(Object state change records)
--------------------------------
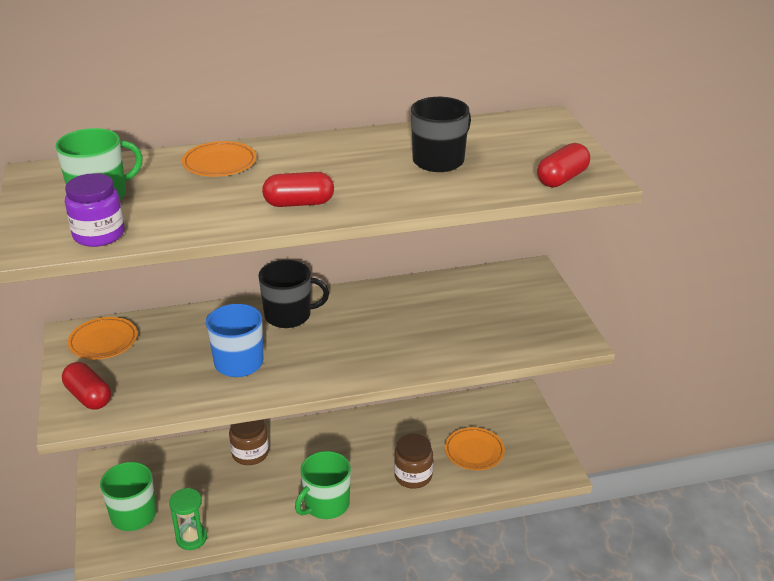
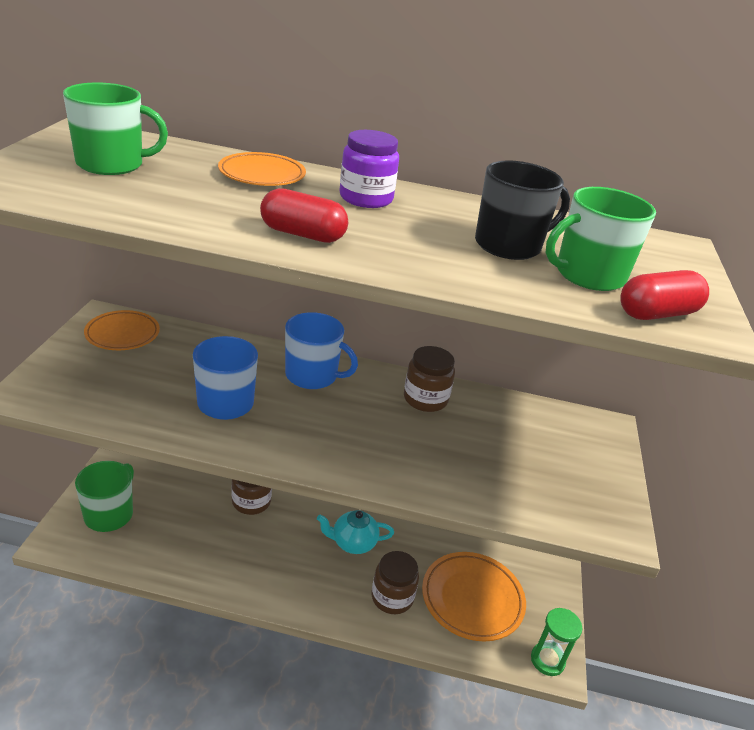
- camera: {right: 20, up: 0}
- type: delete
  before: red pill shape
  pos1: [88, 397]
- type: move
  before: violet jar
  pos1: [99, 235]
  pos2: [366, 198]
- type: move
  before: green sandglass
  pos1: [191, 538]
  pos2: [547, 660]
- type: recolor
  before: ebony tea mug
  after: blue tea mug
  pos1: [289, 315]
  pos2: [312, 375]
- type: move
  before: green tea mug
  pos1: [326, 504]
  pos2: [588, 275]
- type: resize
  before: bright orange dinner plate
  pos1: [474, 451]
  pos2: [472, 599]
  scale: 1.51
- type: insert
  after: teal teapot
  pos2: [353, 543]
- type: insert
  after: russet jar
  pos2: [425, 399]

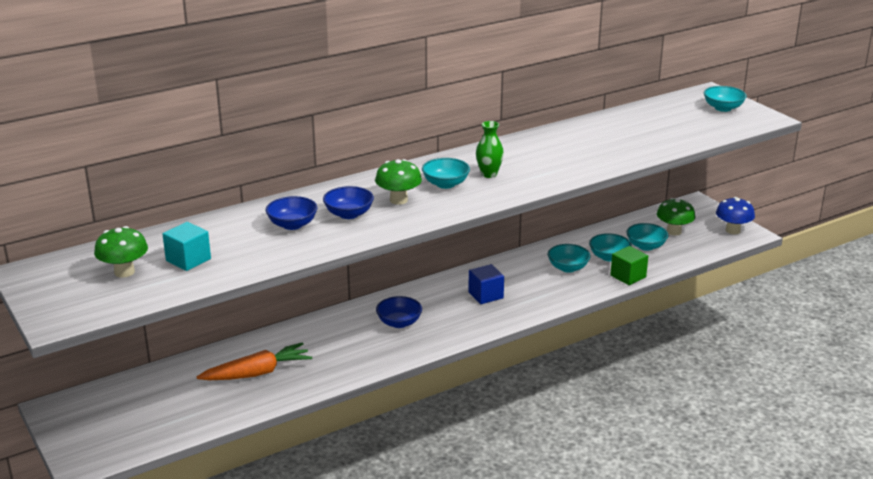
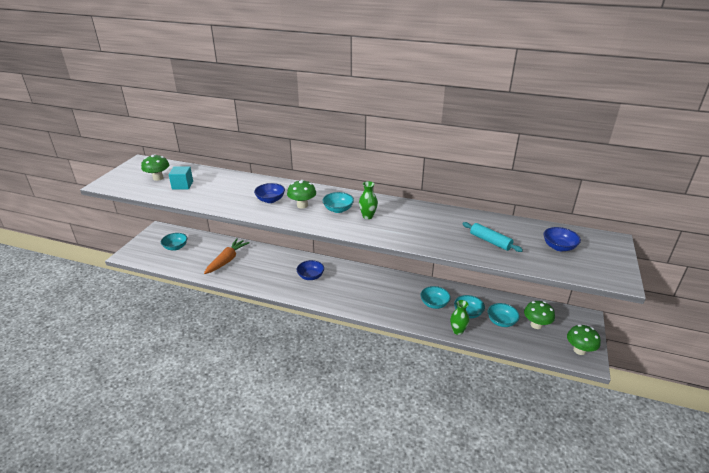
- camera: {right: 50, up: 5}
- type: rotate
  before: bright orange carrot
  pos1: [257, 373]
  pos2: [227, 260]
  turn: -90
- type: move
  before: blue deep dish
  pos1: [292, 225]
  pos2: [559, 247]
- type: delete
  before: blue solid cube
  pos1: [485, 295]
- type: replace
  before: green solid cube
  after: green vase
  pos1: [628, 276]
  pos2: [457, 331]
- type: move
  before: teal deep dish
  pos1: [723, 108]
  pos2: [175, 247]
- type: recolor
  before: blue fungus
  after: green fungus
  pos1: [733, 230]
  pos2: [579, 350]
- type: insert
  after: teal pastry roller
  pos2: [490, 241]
--------------------------------
→ **Your assignment**
How many lines of the entries above include the word "before"? Reply with the number alone.

→ **Result of the exercise**
12